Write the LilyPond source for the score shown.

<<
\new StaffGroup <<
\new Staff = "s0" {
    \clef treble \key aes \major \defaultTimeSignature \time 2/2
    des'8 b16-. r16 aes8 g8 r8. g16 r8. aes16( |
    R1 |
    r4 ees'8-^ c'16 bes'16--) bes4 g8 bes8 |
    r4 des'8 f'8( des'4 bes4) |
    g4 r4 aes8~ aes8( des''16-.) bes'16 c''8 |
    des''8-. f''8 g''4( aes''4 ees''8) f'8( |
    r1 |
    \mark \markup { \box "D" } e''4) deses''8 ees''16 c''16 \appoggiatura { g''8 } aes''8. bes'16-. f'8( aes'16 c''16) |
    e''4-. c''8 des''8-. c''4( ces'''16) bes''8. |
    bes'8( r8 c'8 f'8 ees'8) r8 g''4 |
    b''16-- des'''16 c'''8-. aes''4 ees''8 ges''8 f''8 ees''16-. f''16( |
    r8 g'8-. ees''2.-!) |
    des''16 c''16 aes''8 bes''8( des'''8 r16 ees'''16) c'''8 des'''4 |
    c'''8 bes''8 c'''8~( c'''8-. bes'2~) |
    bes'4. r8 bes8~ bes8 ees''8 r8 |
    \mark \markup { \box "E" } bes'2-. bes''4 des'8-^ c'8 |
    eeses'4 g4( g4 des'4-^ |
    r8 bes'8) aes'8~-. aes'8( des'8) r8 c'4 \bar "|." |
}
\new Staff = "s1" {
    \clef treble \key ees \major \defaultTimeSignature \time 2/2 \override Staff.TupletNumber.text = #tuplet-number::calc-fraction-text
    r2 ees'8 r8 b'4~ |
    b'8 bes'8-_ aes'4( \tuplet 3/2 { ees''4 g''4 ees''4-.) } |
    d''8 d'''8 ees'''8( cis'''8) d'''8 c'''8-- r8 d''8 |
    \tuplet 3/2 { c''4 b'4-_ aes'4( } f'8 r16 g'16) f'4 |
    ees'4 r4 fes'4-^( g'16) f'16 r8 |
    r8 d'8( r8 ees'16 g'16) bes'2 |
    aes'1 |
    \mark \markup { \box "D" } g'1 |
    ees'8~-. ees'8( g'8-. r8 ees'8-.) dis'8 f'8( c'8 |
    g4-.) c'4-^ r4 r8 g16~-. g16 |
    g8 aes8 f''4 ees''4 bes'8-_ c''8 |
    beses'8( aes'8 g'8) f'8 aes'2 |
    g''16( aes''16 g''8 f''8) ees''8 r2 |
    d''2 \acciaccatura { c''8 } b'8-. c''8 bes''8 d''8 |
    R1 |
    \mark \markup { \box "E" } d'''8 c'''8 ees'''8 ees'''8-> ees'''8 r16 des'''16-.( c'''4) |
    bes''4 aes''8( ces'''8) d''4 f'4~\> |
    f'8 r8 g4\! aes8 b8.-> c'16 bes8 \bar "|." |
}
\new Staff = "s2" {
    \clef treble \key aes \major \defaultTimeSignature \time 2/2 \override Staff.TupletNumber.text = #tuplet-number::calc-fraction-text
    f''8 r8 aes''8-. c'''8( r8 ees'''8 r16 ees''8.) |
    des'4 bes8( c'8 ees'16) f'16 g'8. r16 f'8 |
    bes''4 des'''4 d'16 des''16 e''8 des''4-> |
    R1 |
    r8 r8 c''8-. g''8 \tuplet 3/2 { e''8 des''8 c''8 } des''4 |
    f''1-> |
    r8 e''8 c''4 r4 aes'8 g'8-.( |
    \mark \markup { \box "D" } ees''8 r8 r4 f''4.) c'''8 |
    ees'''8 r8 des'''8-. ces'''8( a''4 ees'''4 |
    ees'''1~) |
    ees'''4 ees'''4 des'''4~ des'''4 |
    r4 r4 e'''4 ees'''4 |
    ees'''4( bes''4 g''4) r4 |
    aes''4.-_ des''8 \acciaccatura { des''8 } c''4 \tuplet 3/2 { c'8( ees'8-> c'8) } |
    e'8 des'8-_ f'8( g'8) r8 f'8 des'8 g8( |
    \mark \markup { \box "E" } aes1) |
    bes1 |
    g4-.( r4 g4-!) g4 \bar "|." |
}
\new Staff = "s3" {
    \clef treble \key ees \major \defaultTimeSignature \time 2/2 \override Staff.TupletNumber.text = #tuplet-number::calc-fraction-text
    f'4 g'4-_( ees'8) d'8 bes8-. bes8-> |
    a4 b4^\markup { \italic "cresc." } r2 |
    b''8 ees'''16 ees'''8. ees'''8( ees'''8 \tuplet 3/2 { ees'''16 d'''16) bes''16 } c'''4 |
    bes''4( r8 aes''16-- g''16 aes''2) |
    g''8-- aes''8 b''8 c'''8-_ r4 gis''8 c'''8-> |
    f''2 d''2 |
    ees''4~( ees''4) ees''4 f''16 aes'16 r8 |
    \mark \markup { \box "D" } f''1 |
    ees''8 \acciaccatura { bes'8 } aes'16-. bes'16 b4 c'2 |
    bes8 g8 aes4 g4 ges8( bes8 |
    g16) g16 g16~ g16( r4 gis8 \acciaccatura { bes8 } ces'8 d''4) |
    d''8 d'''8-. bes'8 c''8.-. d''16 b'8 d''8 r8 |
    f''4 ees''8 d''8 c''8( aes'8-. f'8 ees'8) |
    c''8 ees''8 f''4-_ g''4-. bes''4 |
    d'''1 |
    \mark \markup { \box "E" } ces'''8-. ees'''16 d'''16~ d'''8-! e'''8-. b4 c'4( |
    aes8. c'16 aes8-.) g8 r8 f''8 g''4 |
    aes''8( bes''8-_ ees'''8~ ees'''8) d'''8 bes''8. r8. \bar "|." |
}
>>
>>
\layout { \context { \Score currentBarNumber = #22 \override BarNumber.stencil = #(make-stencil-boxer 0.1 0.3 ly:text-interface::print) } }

● ● ●

*Request*. Filter the rows above, keeping only the lines that contain the string "time", and copy each of those lines unchanged. Treat case as significant.

*Full answer*.
    \clef treble \key aes \major \defaultTimeSignature \time 2/2
    \clef treble \key ees \major \defaultTimeSignature \time 2/2 \override Staff.TupletNumber.text = #tuplet-number::calc-fraction-text
    \clef treble \key aes \major \defaultTimeSignature \time 2/2 \override Staff.TupletNumber.text = #tuplet-number::calc-fraction-text
    \clef treble \key ees \major \defaultTimeSignature \time 2/2 \override Staff.TupletNumber.text = #tuplet-number::calc-fraction-text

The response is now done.